Entries taken from a collection

——————————

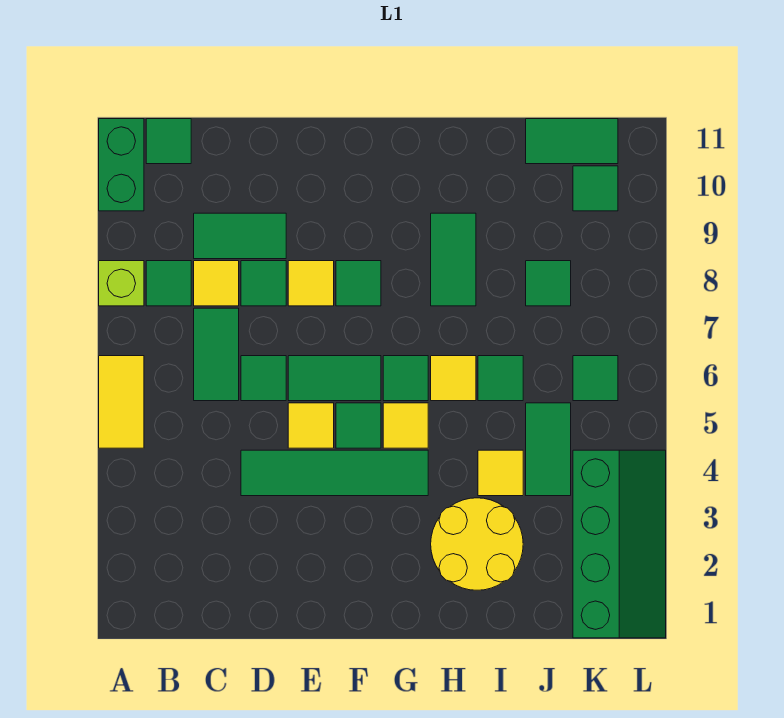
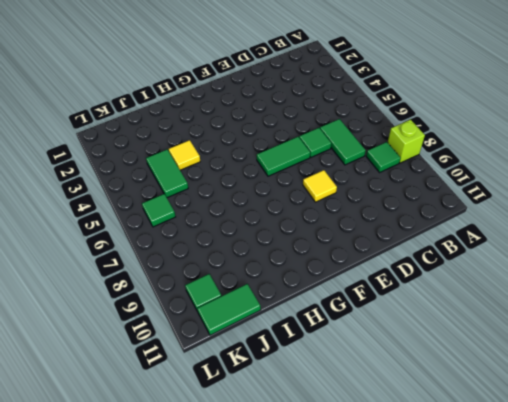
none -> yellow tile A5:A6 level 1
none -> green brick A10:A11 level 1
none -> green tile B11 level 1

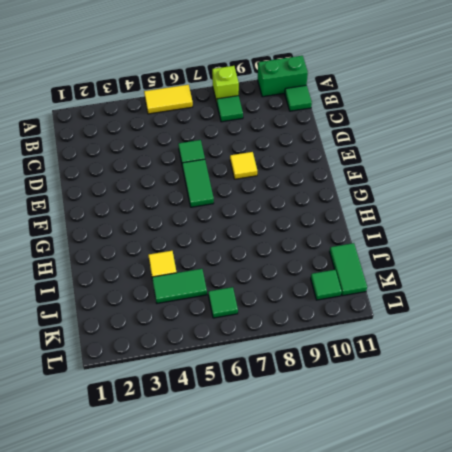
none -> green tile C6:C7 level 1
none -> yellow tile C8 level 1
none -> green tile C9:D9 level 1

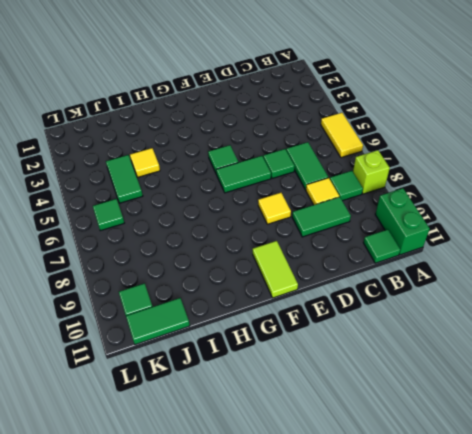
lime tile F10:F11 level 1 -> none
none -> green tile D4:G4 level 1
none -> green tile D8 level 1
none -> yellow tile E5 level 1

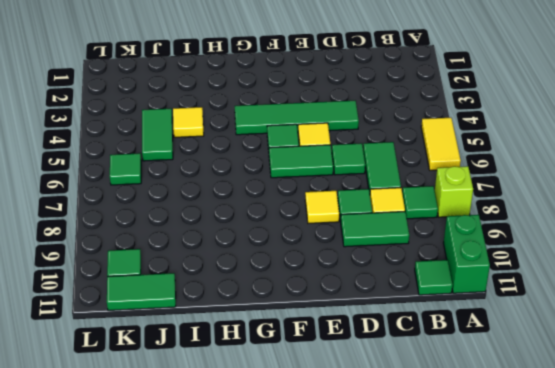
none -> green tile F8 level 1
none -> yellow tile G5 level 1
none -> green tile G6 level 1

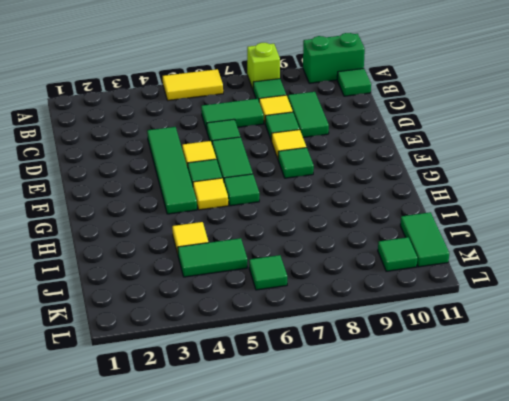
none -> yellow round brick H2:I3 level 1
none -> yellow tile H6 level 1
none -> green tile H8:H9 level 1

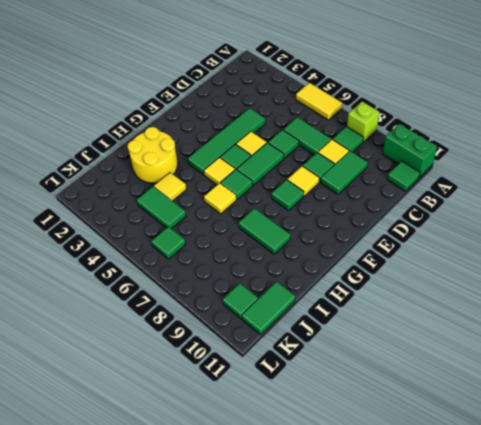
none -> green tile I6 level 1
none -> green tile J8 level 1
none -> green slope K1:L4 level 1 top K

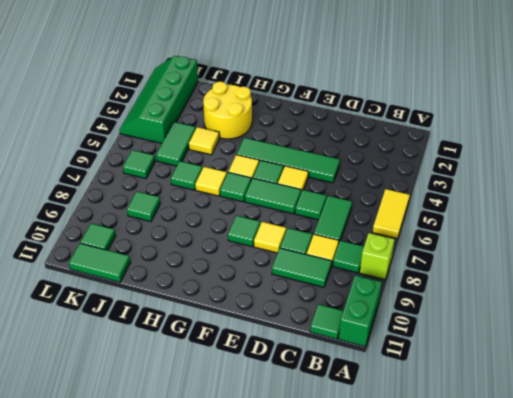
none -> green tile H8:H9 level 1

——————————

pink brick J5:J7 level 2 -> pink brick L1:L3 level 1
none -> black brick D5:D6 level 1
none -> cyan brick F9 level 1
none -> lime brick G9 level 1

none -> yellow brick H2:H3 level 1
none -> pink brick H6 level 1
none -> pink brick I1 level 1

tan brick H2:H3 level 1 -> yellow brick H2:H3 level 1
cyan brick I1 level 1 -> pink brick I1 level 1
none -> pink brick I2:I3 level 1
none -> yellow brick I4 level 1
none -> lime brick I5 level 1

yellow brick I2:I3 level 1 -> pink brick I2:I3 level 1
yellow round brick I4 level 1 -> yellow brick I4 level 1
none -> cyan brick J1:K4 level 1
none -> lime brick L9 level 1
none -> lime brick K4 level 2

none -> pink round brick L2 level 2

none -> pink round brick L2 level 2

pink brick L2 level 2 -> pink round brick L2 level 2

——————————

■ WHAT TO PRODUCE
Show all of the lines above in which "pink" is present.

■ ANSWER TO THE PROBLEM
pink brick J5:J7 level 2 -> pink brick L1:L3 level 1
none -> pink brick H6 level 1
none -> pink brick I1 level 1
cyan brick I1 level 1 -> pink brick I1 level 1
none -> pink brick I2:I3 level 1
yellow brick I2:I3 level 1 -> pink brick I2:I3 level 1
none -> pink round brick L2 level 2
none -> pink round brick L2 level 2
pink brick L2 level 2 -> pink round brick L2 level 2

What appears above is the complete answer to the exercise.